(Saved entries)
________________________
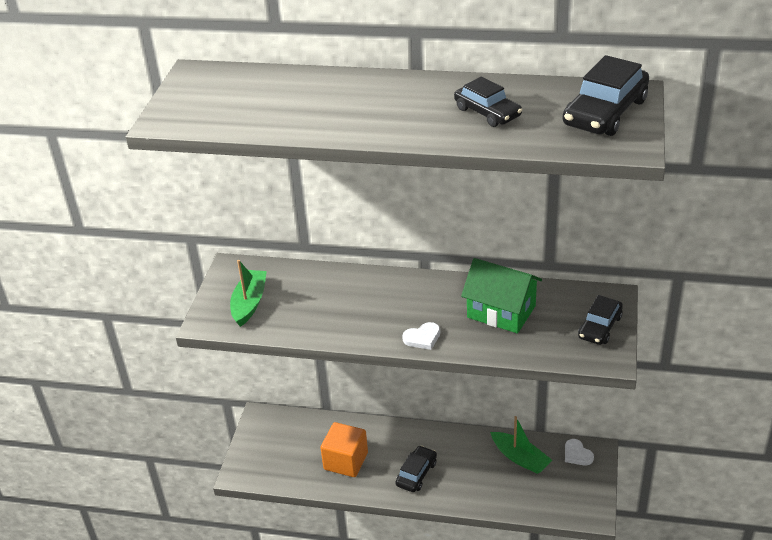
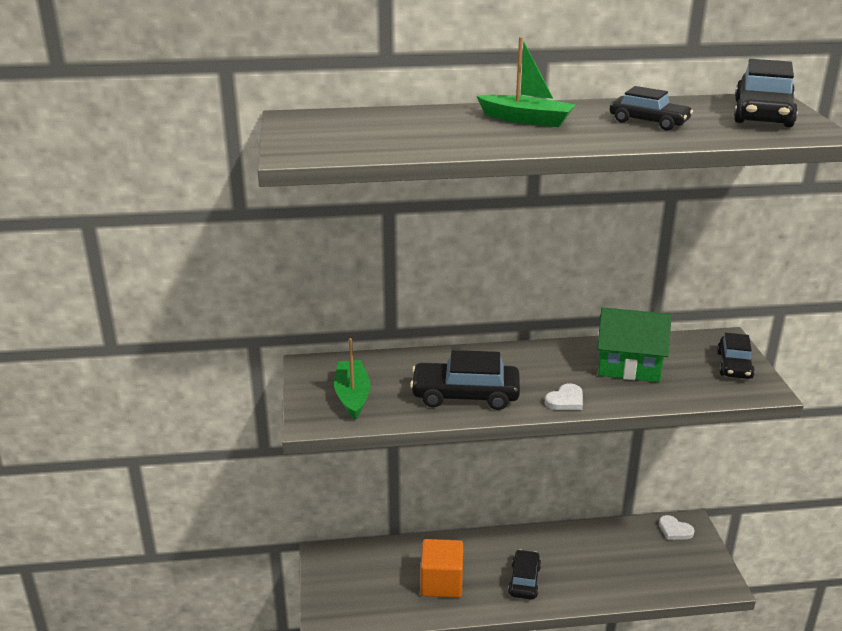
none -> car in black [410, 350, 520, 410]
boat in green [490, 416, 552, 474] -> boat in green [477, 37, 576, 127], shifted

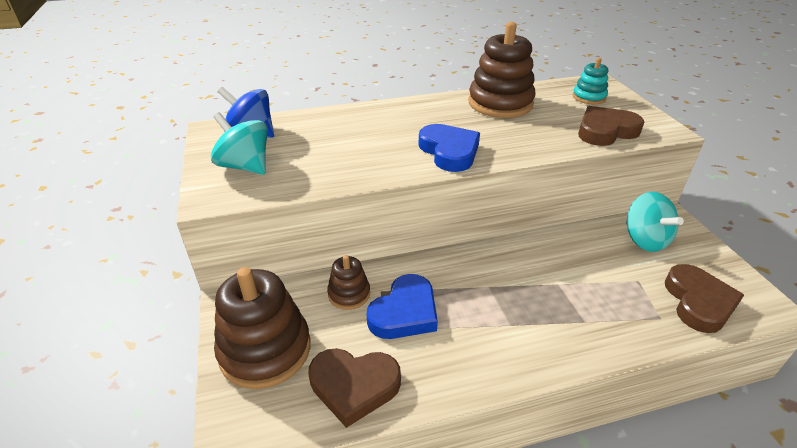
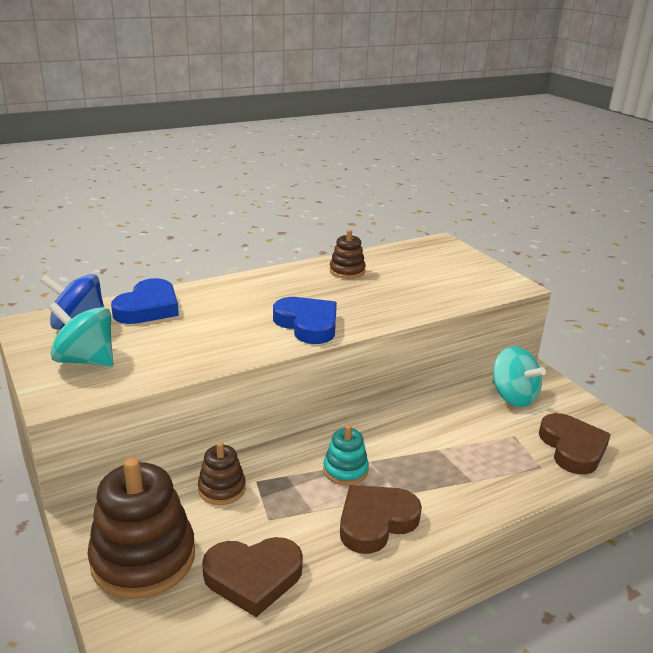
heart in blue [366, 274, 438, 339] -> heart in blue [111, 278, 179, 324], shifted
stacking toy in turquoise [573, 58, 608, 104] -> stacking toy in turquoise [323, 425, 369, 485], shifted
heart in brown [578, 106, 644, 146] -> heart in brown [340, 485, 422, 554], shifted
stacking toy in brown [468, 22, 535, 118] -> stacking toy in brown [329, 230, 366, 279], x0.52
________________________
BRIEF
Every line of the data above is to be set down exactly; the pictures are not.

YOUR RESPONSE
none -> car in black [410, 350, 520, 410]
boat in green [490, 416, 552, 474] -> boat in green [477, 37, 576, 127], shifted

heart in blue [366, 274, 438, 339] -> heart in blue [111, 278, 179, 324], shifted
stacking toy in turquoise [573, 58, 608, 104] -> stacking toy in turquoise [323, 425, 369, 485], shifted
heart in brown [578, 106, 644, 146] -> heart in brown [340, 485, 422, 554], shifted
stacking toy in brown [468, 22, 535, 118] -> stacking toy in brown [329, 230, 366, 279], x0.52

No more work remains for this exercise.